** WORK ITEM **
Write back every record verbatim.

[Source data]
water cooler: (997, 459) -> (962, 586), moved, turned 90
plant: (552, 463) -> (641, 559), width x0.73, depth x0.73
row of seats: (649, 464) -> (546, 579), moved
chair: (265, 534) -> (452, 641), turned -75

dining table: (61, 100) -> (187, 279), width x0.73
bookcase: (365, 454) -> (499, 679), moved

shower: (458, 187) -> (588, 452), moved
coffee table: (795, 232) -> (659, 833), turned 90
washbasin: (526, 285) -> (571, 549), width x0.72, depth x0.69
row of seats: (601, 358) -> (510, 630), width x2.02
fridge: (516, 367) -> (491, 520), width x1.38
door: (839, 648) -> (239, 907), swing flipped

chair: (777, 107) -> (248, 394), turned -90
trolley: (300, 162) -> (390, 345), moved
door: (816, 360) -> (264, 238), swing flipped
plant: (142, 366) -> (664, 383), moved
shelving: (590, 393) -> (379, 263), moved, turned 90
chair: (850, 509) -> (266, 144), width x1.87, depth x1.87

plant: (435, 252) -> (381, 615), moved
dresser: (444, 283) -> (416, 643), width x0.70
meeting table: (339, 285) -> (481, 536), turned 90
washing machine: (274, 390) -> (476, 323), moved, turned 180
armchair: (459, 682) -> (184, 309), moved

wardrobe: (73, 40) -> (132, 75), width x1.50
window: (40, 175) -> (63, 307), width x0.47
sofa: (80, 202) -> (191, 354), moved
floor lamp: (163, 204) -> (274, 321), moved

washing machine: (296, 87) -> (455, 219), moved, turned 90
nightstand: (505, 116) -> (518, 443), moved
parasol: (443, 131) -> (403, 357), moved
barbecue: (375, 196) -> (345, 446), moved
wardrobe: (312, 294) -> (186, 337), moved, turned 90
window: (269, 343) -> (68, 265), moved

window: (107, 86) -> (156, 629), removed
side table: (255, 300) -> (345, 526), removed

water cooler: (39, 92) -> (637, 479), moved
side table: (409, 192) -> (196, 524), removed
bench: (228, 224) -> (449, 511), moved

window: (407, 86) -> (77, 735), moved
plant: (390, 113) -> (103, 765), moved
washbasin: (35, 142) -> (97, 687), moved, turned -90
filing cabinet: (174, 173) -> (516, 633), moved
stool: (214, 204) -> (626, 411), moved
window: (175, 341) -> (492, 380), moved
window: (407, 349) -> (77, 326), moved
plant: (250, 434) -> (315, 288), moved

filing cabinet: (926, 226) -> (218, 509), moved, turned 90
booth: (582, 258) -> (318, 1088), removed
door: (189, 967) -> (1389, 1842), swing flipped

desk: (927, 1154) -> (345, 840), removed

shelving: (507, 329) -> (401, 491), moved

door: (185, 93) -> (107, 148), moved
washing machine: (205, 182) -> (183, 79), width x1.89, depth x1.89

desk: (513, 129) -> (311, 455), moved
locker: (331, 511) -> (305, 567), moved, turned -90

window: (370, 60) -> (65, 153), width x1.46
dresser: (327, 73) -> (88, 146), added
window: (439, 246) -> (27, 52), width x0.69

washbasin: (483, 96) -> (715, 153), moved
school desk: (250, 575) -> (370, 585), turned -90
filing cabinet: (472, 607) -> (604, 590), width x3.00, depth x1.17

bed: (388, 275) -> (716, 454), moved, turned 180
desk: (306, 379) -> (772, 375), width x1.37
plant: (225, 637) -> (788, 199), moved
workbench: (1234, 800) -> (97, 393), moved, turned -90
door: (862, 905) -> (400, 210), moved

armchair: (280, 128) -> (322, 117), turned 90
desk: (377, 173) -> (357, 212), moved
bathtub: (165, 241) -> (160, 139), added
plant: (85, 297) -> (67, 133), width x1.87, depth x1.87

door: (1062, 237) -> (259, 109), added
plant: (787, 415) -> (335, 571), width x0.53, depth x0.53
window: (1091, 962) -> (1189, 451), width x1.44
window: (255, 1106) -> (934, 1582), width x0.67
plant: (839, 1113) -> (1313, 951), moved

** EXPECTED OUTPUT **
water cooler: (997, 459) -> (962, 586), moved, turned 90
plant: (552, 463) -> (641, 559), width x0.73, depth x0.73
row of seats: (649, 464) -> (546, 579), moved
chair: (265, 534) -> (452, 641), turned -75

dining table: (61, 100) -> (187, 279), width x0.73
bookcase: (365, 454) -> (499, 679), moved

shower: (458, 187) -> (588, 452), moved
coffee table: (795, 232) -> (659, 833), turned 90
washbasin: (526, 285) -> (571, 549), width x0.72, depth x0.69
row of seats: (601, 358) -> (510, 630), width x2.02
fridge: (516, 367) -> (491, 520), width x1.38
door: (839, 648) -> (239, 907), swing flipped

chair: (777, 107) -> (248, 394), turned -90
trolley: (300, 162) -> (390, 345), moved
door: (816, 360) -> (264, 238), swing flipped
plant: (142, 366) -> (664, 383), moved
shelving: (590, 393) -> (379, 263), moved, turned 90
chair: (850, 509) -> (266, 144), width x1.87, depth x1.87

plant: (435, 252) -> (381, 615), moved
dresser: (444, 283) -> (416, 643), width x0.70
meeting table: (339, 285) -> (481, 536), turned 90
washing machine: (274, 390) -> (476, 323), moved, turned 180
armchair: (459, 682) -> (184, 309), moved

wardrobe: (73, 40) -> (132, 75), width x1.50
window: (40, 175) -> (63, 307), width x0.47
sofa: (80, 202) -> (191, 354), moved
floor lamp: (163, 204) -> (274, 321), moved

washing machine: (296, 87) -> (455, 219), moved, turned 90
nightstand: (505, 116) -> (518, 443), moved
parasol: (443, 131) -> (403, 357), moved
barbecue: (375, 196) -> (345, 446), moved
wardrobe: (312, 294) -> (186, 337), moved, turned 90
window: (269, 343) -> (68, 265), moved

window: (107, 86) -> (156, 629), removed
side table: (255, 300) -> (345, 526), removed

water cooler: (39, 92) -> (637, 479), moved
side table: (409, 192) -> (196, 524), removed
bench: (228, 224) -> (449, 511), moved

window: (407, 86) -> (77, 735), moved
plant: (390, 113) -> (103, 765), moved
washbasin: (35, 142) -> (97, 687), moved, turned -90
filing cabinet: (174, 173) -> (516, 633), moved
stool: (214, 204) -> (626, 411), moved
window: (175, 341) -> (492, 380), moved
window: (407, 349) -> (77, 326), moved
plant: (250, 434) -> (315, 288), moved

filing cabinet: (926, 226) -> (218, 509), moved, turned 90
booth: (582, 258) -> (318, 1088), removed
door: (189, 967) -> (1389, 1842), swing flipped

desk: (927, 1154) -> (345, 840), removed

shelving: (507, 329) -> (401, 491), moved

door: (185, 93) -> (107, 148), moved
washing machine: (205, 182) -> (183, 79), width x1.89, depth x1.89

desk: (513, 129) -> (311, 455), moved
locker: (331, 511) -> (305, 567), moved, turned -90

window: (370, 60) -> (65, 153), width x1.46
dresser: (327, 73) -> (88, 146), added
window: (439, 246) -> (27, 52), width x0.69

washbasin: (483, 96) -> (715, 153), moved
school desk: (250, 575) -> (370, 585), turned -90
filing cabinet: (472, 607) -> (604, 590), width x3.00, depth x1.17

bed: (388, 275) -> (716, 454), moved, turned 180
desk: (306, 379) -> (772, 375), width x1.37
plant: (225, 637) -> (788, 199), moved
workbench: (1234, 800) -> (97, 393), moved, turned -90
door: (862, 905) -> (400, 210), moved

armchair: (280, 128) -> (322, 117), turned 90
desk: (377, 173) -> (357, 212), moved
bathtub: (165, 241) -> (160, 139), added
plant: (85, 297) -> (67, 133), width x1.87, depth x1.87

door: (1062, 237) -> (259, 109), added
plant: (787, 415) -> (335, 571), width x0.53, depth x0.53
window: (1091, 962) -> (1189, 451), width x1.44
window: (255, 1106) -> (934, 1582), width x0.67
plant: (839, 1113) -> (1313, 951), moved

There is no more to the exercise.